- _Action item_:
Retype, word for word, every line of the records below starting at the one that contains "rotate,piseraza (yellow),[340 250" and ending at the one that contains "rotate,solanode (red),[476 334"; include both of those lines and nothing more.

- _Data excerpts_:

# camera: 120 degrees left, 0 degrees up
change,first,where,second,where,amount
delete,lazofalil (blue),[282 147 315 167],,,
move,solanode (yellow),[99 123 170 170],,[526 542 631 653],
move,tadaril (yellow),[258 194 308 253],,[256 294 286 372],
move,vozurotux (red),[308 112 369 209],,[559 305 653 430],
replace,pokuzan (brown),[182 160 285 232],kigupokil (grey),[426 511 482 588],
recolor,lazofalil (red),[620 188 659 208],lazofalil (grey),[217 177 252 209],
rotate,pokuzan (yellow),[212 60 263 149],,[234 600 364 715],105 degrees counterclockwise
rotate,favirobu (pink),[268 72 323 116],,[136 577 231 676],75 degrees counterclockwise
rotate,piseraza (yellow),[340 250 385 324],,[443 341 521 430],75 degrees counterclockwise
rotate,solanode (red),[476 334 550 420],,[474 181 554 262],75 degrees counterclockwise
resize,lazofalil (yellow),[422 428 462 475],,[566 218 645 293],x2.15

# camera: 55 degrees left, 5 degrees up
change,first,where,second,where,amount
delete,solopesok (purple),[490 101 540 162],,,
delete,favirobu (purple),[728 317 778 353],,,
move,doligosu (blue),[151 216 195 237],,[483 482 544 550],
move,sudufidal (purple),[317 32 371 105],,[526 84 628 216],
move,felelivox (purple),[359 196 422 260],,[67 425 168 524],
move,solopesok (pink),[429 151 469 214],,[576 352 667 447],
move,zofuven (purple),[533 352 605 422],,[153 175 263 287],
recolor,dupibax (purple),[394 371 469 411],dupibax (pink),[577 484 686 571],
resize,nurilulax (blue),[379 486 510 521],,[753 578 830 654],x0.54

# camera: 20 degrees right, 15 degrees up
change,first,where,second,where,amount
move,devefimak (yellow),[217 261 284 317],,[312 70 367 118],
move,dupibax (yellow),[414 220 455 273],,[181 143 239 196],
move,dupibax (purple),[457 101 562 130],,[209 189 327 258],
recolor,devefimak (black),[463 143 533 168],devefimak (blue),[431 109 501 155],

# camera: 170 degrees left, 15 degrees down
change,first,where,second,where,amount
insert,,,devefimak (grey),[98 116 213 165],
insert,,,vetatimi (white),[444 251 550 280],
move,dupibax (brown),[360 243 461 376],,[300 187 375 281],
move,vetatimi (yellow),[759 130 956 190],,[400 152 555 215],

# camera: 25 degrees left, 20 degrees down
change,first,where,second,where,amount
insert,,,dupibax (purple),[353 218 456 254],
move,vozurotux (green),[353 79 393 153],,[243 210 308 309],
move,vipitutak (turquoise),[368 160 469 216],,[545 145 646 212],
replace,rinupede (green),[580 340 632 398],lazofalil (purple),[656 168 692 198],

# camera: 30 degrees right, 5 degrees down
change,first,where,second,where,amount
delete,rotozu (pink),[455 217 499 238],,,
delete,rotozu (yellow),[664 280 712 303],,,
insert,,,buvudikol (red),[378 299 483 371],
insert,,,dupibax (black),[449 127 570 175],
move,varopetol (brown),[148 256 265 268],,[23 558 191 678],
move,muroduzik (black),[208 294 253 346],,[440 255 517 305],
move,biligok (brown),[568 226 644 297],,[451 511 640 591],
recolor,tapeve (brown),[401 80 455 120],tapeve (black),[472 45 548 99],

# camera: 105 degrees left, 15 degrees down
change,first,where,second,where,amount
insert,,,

- _Problem solution_:
rotate,piseraza (yellow),[340 250 385 324],,[443 341 521 430],75 degrees counterclockwise
rotate,solanode (red),[476 334 550 420],,[474 181 554 262],75 degrees counterclockwise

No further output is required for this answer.